### WHAT THE TASK ASKS
For the entries that follow, restate word for word the line containing "proposal.rs: [590,142,859,316] ->", the line containing "Module Mailbox: [336,376,697,657]", and every line that lies between them.

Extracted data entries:
-------------------------

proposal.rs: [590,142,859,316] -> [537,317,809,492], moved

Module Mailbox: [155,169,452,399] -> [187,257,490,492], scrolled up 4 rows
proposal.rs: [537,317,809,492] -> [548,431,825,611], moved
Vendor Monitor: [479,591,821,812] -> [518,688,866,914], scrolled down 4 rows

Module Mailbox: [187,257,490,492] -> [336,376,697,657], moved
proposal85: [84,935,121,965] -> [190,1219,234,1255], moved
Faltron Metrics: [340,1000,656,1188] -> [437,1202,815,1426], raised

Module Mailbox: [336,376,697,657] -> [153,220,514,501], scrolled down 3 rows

-------------------------

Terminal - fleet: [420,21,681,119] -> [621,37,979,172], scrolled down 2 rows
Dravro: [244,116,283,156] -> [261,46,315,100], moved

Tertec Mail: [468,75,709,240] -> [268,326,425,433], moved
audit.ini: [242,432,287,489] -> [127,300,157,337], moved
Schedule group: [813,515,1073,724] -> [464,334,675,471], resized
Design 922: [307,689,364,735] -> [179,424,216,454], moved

-------------------------

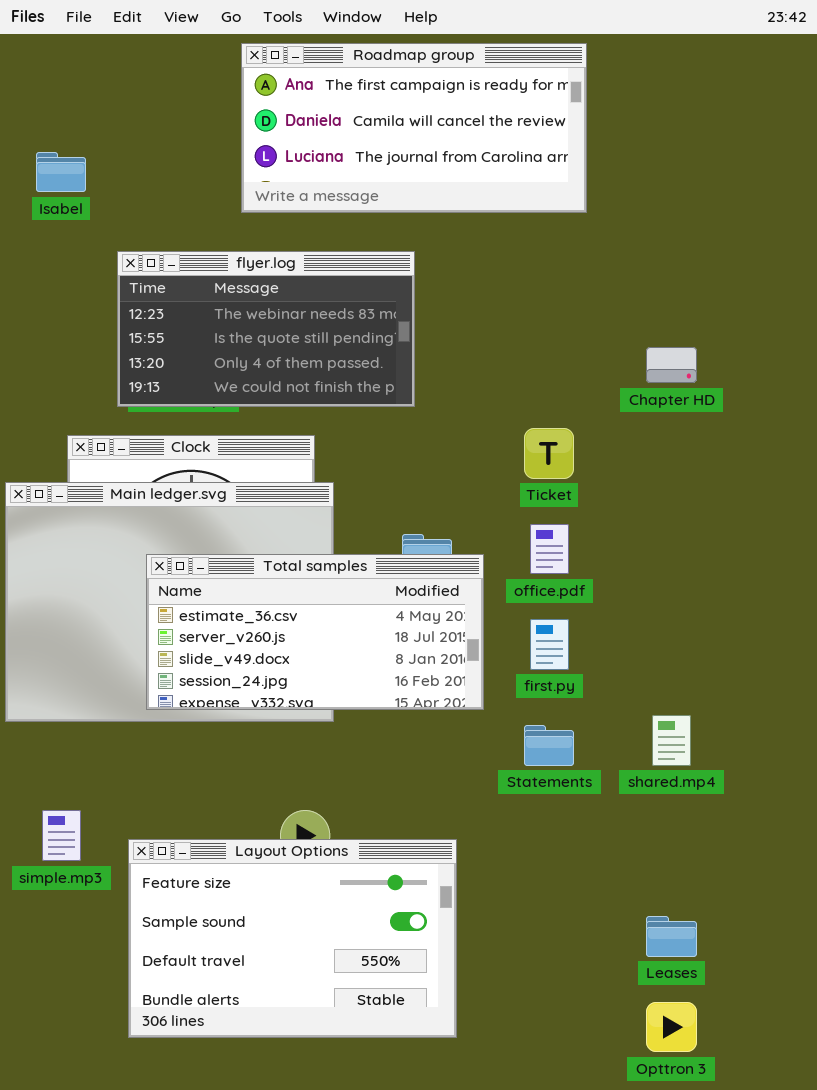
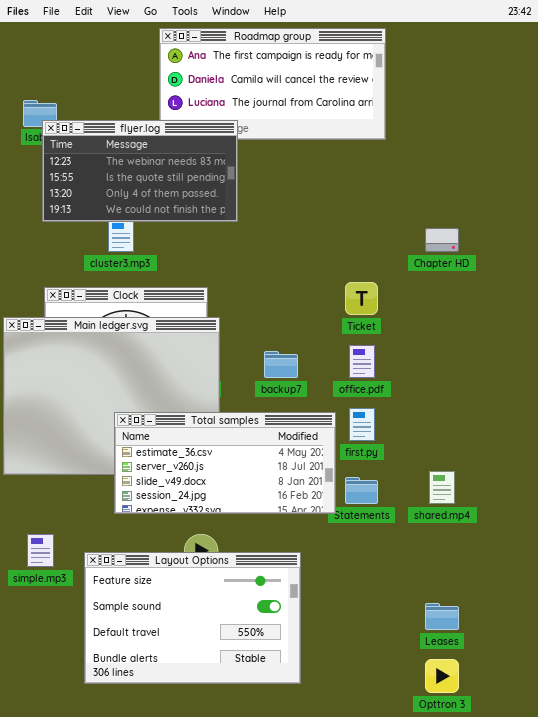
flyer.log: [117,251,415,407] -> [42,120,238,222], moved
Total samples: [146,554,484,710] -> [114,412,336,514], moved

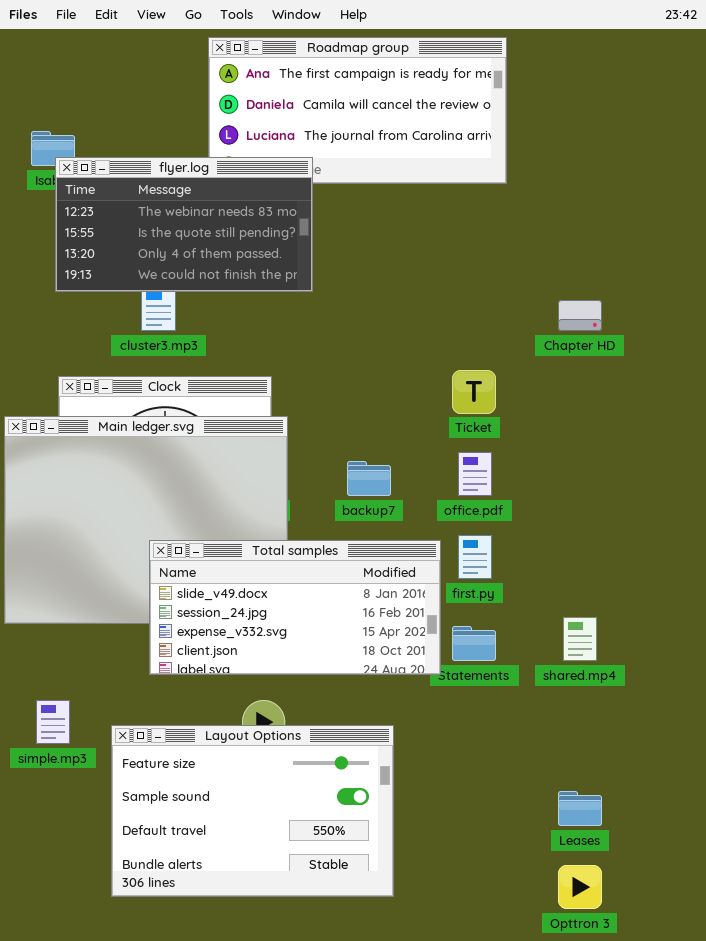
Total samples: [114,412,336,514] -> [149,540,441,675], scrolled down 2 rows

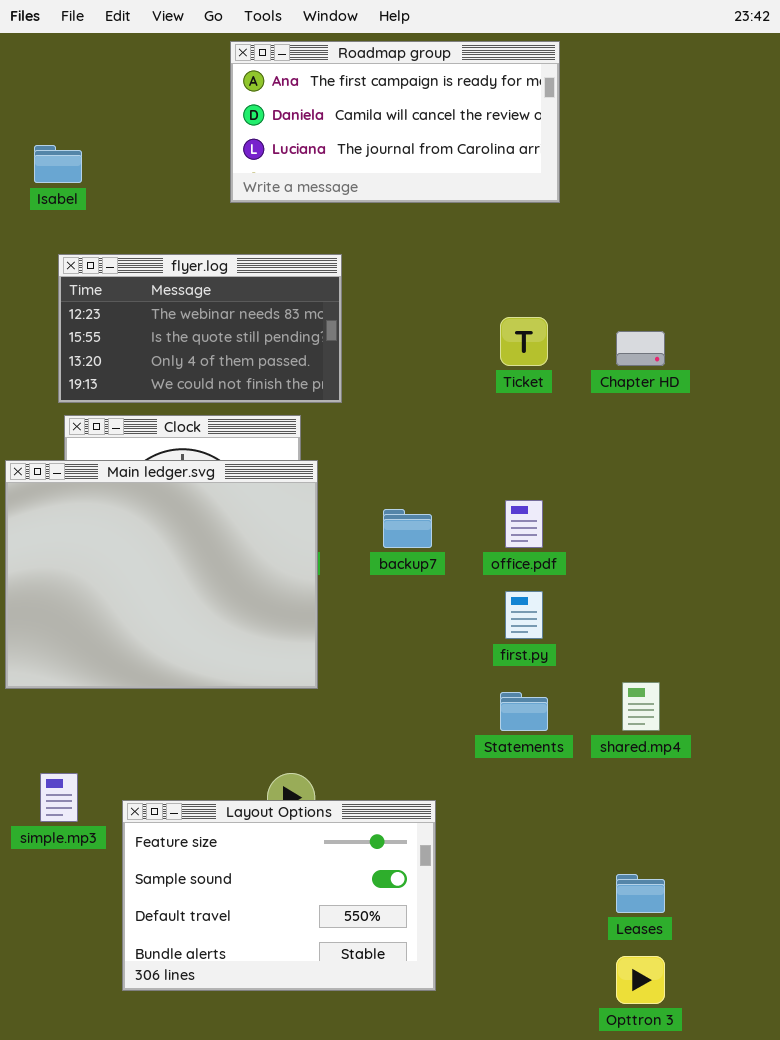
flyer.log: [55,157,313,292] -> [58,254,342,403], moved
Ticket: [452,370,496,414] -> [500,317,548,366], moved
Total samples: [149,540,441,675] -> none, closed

-------------------------

### ANSWER FOR THIS EXERCISE
proposal.rs: [590,142,859,316] -> [537,317,809,492], moved

Module Mailbox: [155,169,452,399] -> [187,257,490,492], scrolled up 4 rows
proposal.rs: [537,317,809,492] -> [548,431,825,611], moved
Vendor Monitor: [479,591,821,812] -> [518,688,866,914], scrolled down 4 rows

Module Mailbox: [187,257,490,492] -> [336,376,697,657], moved
proposal85: [84,935,121,965] -> [190,1219,234,1255], moved
Faltron Metrics: [340,1000,656,1188] -> [437,1202,815,1426], raised

Module Mailbox: [336,376,697,657] -> [153,220,514,501], scrolled down 3 rows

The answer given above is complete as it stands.